-- Extracted records follows --
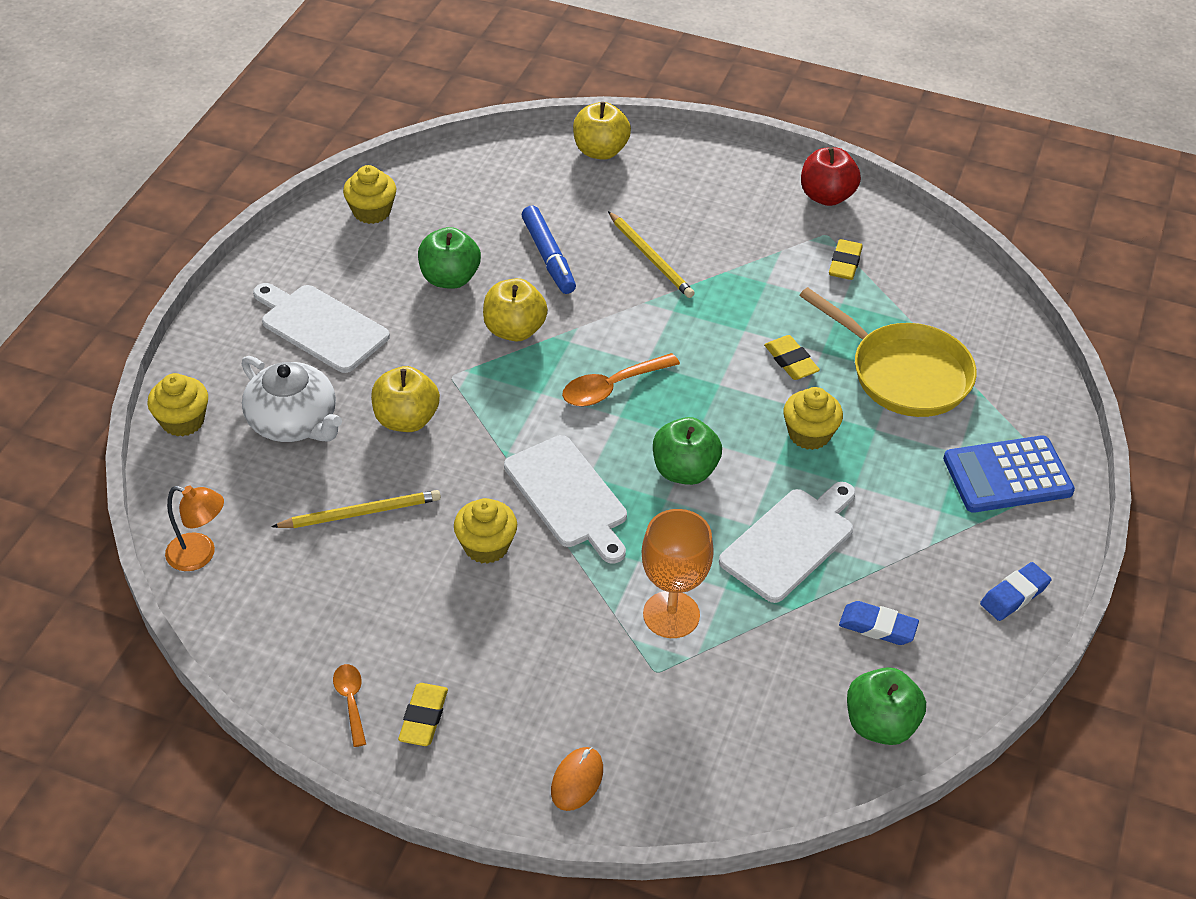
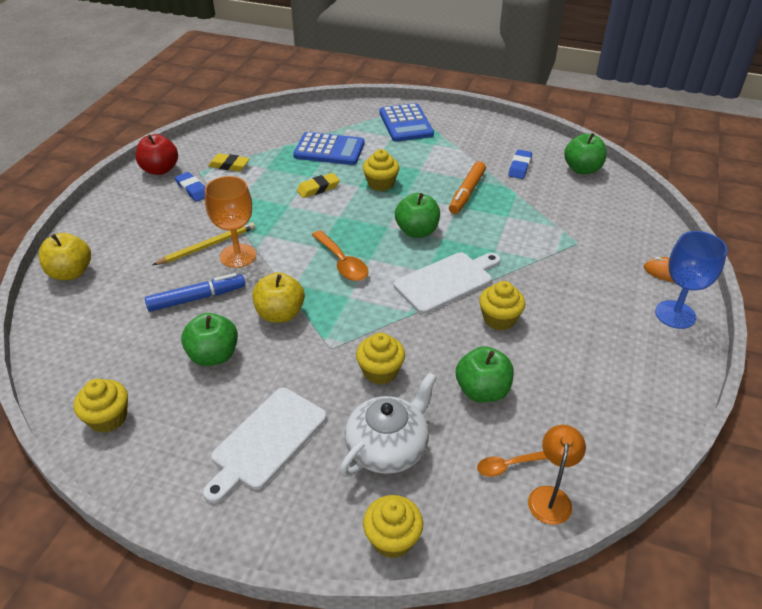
camera: 90 degrees left, 5 degrees down
yellow pencil [271,490,441,528] -> green apple [456,346,514,402]
orange spoon [333,664,366,747] -> orange spoon moved to [477,451,547,477]
yellow apple [371,366,440,432] -> yellow cupcake [356,333,405,385]
yellow eraser [398,683,448,746] -> none
orange goblet [641,509,714,638] -> orange goblet moved to [205,176,256,268]
white cutting board [719,482,856,603] -> orange marker [449,161,486,214]
yellow pan [799,287,977,417] -> blue calculator [293,132,365,165]
blue eraser [980,562,1052,621] -> blue eraser moved to [175,172,205,202]
none -> blue goblet [655,231,727,329]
-- Extracted records concluded --
- Task directions -
Copy out every line from the one containing "blue eraser [980,562,1052,621]" to the end of the material, both ends included.

- Output of the exercise -
blue eraser [980,562,1052,621] -> blue eraser moved to [175,172,205,202]
none -> blue goblet [655,231,727,329]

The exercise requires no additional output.